§ **EXERCISE GOAL**
Starting at the top of the entries, restate word for word each line up to and including the one with "TP1: test point (N008) -> none".

§ **WORKING DATA**
====
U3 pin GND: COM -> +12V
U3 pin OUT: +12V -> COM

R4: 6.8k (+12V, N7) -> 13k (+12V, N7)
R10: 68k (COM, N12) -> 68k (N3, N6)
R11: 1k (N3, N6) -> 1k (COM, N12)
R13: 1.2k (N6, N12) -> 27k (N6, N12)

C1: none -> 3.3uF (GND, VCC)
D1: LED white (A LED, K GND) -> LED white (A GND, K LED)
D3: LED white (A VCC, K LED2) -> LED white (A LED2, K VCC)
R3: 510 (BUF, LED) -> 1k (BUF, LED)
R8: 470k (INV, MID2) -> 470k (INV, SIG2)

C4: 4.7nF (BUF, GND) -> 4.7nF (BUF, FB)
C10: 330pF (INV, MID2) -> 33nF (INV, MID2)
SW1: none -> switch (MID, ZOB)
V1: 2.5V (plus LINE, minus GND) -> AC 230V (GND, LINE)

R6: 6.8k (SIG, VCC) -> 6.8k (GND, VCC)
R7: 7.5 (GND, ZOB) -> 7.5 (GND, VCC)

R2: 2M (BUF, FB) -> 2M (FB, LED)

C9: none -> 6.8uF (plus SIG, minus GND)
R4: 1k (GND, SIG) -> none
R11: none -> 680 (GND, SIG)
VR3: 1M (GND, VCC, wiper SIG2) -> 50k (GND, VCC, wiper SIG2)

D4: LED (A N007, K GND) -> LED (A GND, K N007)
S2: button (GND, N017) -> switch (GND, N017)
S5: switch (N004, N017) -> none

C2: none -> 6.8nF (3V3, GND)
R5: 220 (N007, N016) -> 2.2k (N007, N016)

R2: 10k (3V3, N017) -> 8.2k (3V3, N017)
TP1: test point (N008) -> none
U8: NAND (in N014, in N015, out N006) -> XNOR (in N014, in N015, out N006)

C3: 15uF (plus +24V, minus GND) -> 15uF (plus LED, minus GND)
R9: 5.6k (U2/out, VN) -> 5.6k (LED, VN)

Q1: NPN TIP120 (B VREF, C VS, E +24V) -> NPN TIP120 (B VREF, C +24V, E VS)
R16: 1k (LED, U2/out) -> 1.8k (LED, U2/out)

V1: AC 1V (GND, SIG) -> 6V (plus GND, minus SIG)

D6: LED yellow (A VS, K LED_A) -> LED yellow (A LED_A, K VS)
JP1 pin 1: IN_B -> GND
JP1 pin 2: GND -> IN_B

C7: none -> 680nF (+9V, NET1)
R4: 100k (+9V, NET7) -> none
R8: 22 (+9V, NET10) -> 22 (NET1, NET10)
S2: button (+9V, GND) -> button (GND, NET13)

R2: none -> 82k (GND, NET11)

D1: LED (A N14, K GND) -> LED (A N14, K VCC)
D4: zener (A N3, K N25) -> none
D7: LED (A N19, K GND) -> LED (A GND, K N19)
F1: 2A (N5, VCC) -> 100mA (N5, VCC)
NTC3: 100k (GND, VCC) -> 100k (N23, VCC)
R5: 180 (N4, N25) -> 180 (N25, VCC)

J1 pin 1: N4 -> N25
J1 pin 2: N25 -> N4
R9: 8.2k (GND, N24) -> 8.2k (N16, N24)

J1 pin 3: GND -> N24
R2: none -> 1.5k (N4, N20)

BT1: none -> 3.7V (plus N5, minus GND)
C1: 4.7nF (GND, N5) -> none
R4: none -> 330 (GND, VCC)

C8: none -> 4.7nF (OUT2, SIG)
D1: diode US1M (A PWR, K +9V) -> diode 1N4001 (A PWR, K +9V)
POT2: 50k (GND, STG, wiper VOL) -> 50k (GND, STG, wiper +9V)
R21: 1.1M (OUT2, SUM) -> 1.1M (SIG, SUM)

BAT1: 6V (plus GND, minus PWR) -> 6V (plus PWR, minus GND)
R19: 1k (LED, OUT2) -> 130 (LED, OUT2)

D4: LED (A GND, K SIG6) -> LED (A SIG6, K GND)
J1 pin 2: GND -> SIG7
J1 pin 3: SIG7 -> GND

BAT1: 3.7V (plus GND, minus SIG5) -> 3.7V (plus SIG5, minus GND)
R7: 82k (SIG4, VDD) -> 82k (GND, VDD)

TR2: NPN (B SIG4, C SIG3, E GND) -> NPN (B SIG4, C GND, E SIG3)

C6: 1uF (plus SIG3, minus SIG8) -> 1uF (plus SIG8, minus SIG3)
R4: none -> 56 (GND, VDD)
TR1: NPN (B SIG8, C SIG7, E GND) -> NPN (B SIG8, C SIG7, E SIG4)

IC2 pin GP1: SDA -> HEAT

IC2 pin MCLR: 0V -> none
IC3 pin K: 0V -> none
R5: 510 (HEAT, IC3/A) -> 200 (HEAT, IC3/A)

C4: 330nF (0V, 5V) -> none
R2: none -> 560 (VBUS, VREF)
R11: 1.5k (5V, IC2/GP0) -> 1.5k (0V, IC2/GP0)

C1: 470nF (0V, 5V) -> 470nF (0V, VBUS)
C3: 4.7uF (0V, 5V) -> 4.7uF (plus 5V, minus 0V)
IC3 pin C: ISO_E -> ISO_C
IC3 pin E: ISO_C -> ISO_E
====
§ **EXPECTED ANSWER**
U3 pin GND: COM -> +12V
U3 pin OUT: +12V -> COM

R4: 6.8k (+12V, N7) -> 13k (+12V, N7)
R10: 68k (COM, N12) -> 68k (N3, N6)
R11: 1k (N3, N6) -> 1k (COM, N12)
R13: 1.2k (N6, N12) -> 27k (N6, N12)

C1: none -> 3.3uF (GND, VCC)
D1: LED white (A LED, K GND) -> LED white (A GND, K LED)
D3: LED white (A VCC, K LED2) -> LED white (A LED2, K VCC)
R3: 510 (BUF, LED) -> 1k (BUF, LED)
R8: 470k (INV, MID2) -> 470k (INV, SIG2)

C4: 4.7nF (BUF, GND) -> 4.7nF (BUF, FB)
C10: 330pF (INV, MID2) -> 33nF (INV, MID2)
SW1: none -> switch (MID, ZOB)
V1: 2.5V (plus LINE, minus GND) -> AC 230V (GND, LINE)

R6: 6.8k (SIG, VCC) -> 6.8k (GND, VCC)
R7: 7.5 (GND, ZOB) -> 7.5 (GND, VCC)

R2: 2M (BUF, FB) -> 2M (FB, LED)

C9: none -> 6.8uF (plus SIG, minus GND)
R4: 1k (GND, SIG) -> none
R11: none -> 680 (GND, SIG)
VR3: 1M (GND, VCC, wiper SIG2) -> 50k (GND, VCC, wiper SIG2)

D4: LED (A N007, K GND) -> LED (A GND, K N007)
S2: button (GND, N017) -> switch (GND, N017)
S5: switch (N004, N017) -> none

C2: none -> 6.8nF (3V3, GND)
R5: 220 (N007, N016) -> 2.2k (N007, N016)

R2: 10k (3V3, N017) -> 8.2k (3V3, N017)
TP1: test point (N008) -> none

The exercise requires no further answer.